[What the task requires]:
Exclude the pictures. Transcribe, exactly as written, the lines from the one with "black cactus: 3 -> 4" through the end of the entries below.

[Entries shown]:
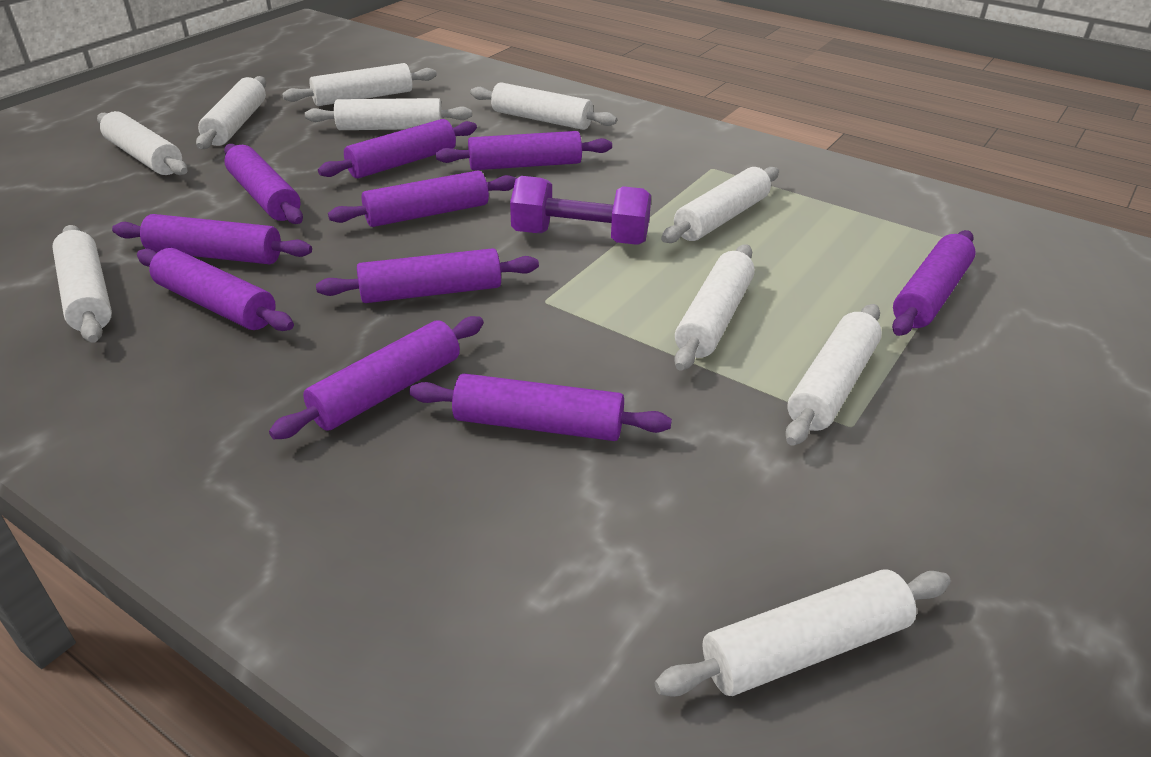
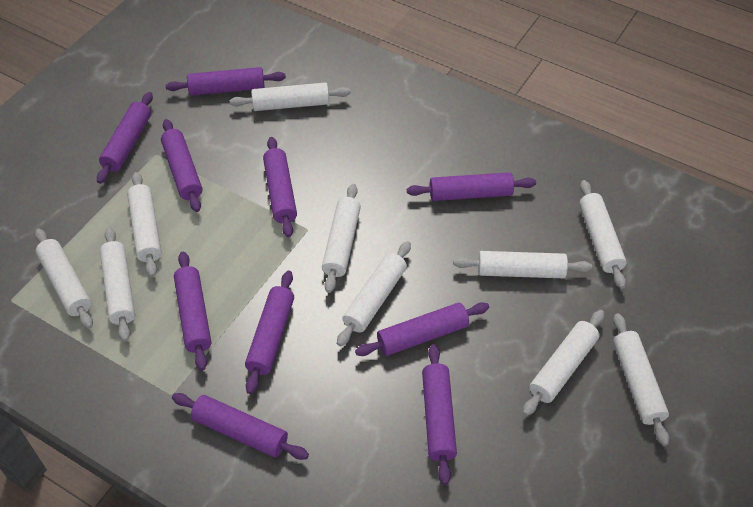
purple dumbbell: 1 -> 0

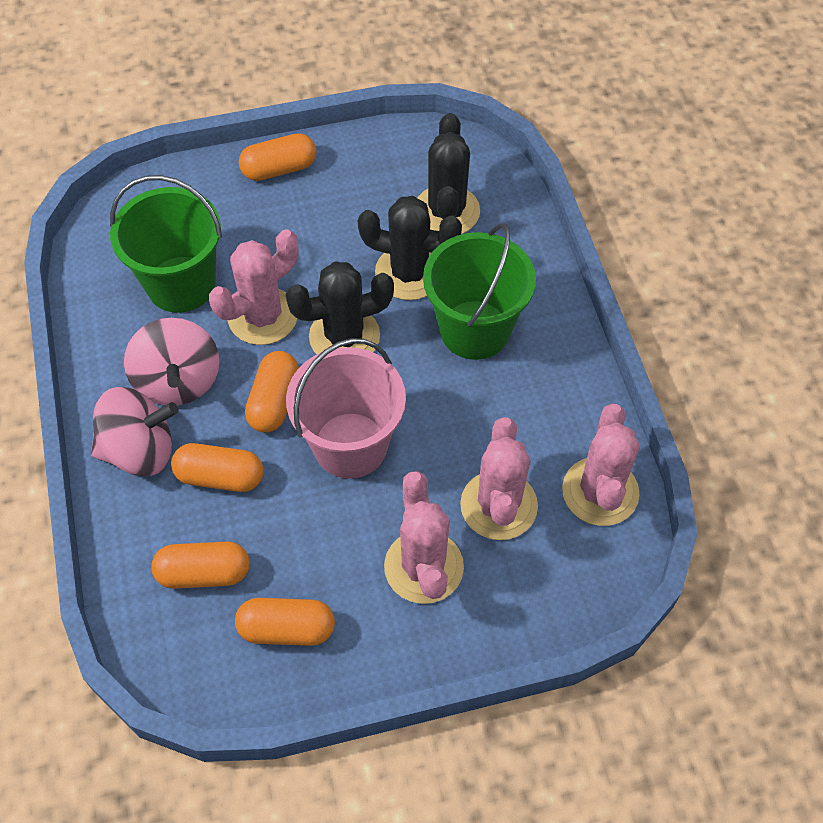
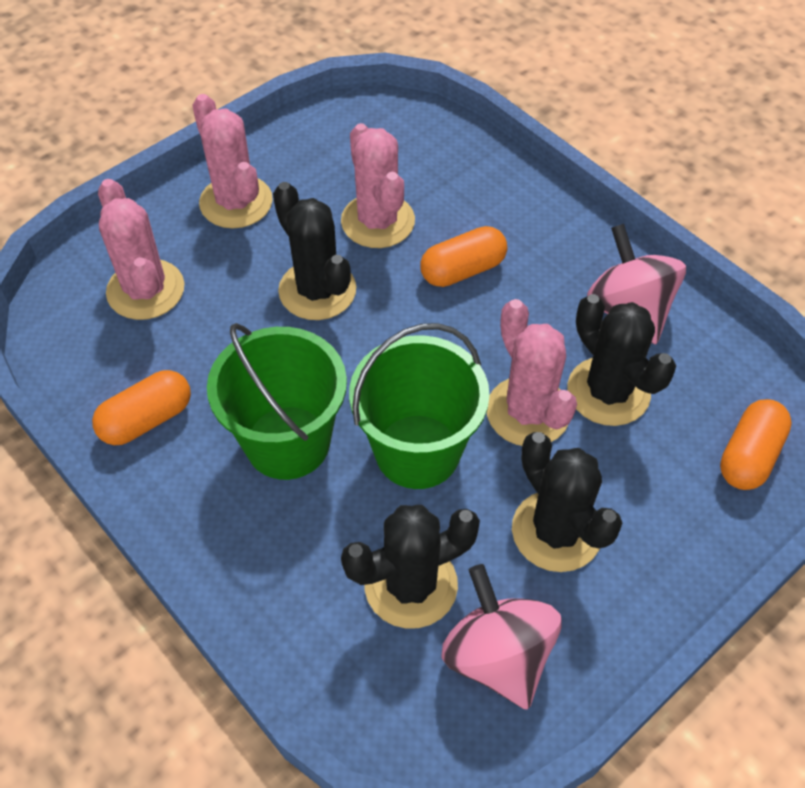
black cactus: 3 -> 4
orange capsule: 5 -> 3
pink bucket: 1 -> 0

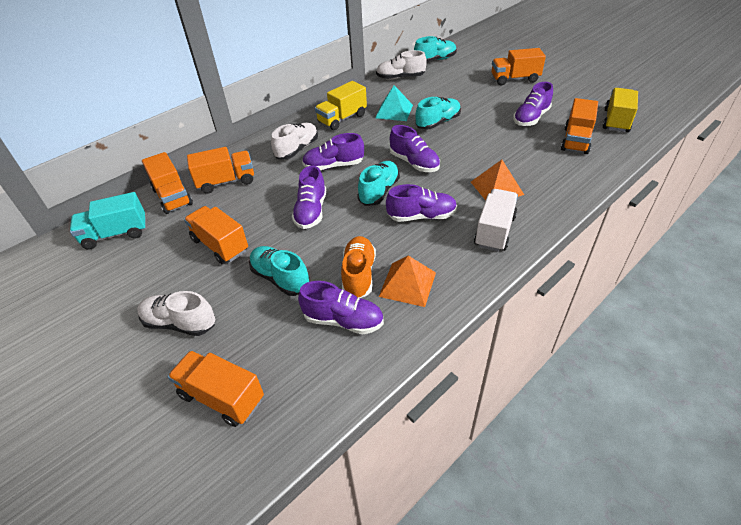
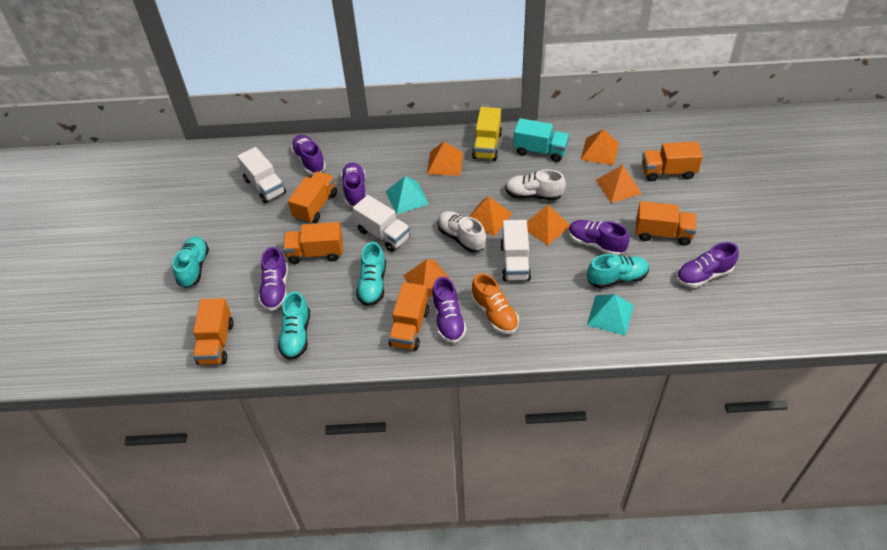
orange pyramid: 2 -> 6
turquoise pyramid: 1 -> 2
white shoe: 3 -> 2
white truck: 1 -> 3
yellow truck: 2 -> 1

[Exercise answer]:
black cactus: 3 -> 4
orange capsule: 5 -> 3
pink bucket: 1 -> 0

orange pyramid: 2 -> 6
turquoise pyramid: 1 -> 2
white shoe: 3 -> 2
white truck: 1 -> 3
yellow truck: 2 -> 1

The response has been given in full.